(Scene comparison data)

····················

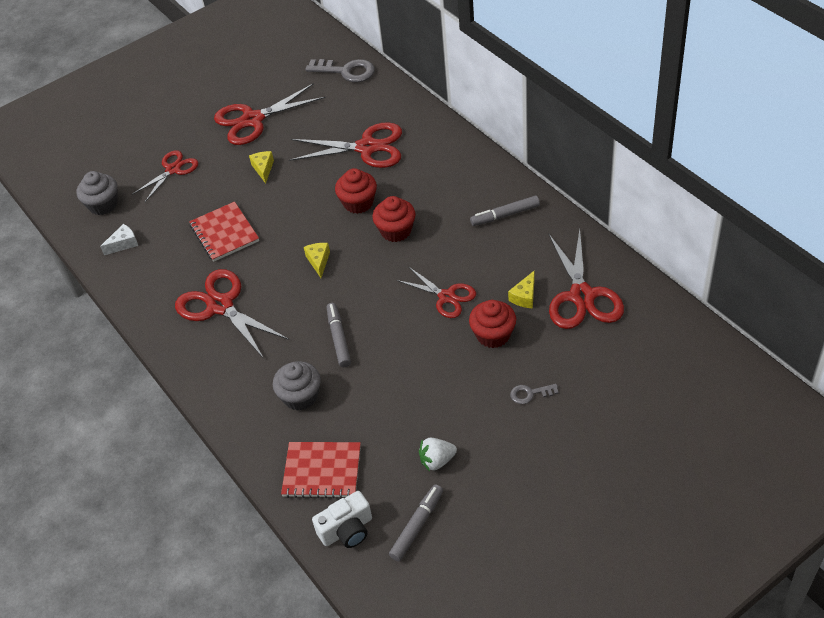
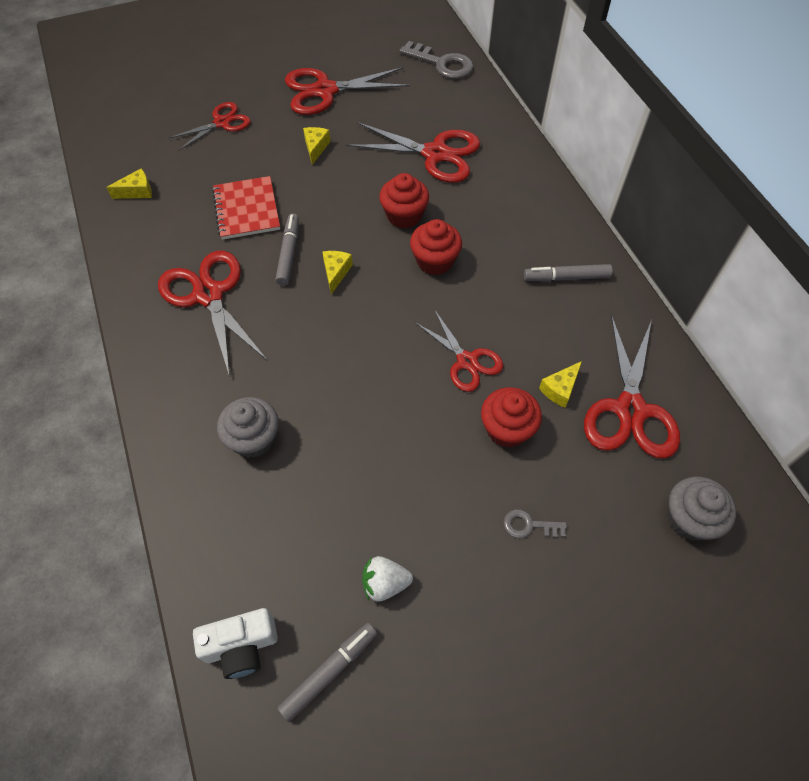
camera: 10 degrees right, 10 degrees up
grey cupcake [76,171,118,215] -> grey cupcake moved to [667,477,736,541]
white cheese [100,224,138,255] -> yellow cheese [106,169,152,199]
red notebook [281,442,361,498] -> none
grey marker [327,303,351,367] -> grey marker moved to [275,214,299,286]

····················

- WHAT YOU NEED TO DO
Except for pictures, copy the records above exactly.

- RESULT OF THIS EXERCISE
camera: 10 degrees right, 10 degrees up
grey cupcake [76,171,118,215] -> grey cupcake moved to [667,477,736,541]
white cheese [100,224,138,255] -> yellow cheese [106,169,152,199]
red notebook [281,442,361,498] -> none
grey marker [327,303,351,367] -> grey marker moved to [275,214,299,286]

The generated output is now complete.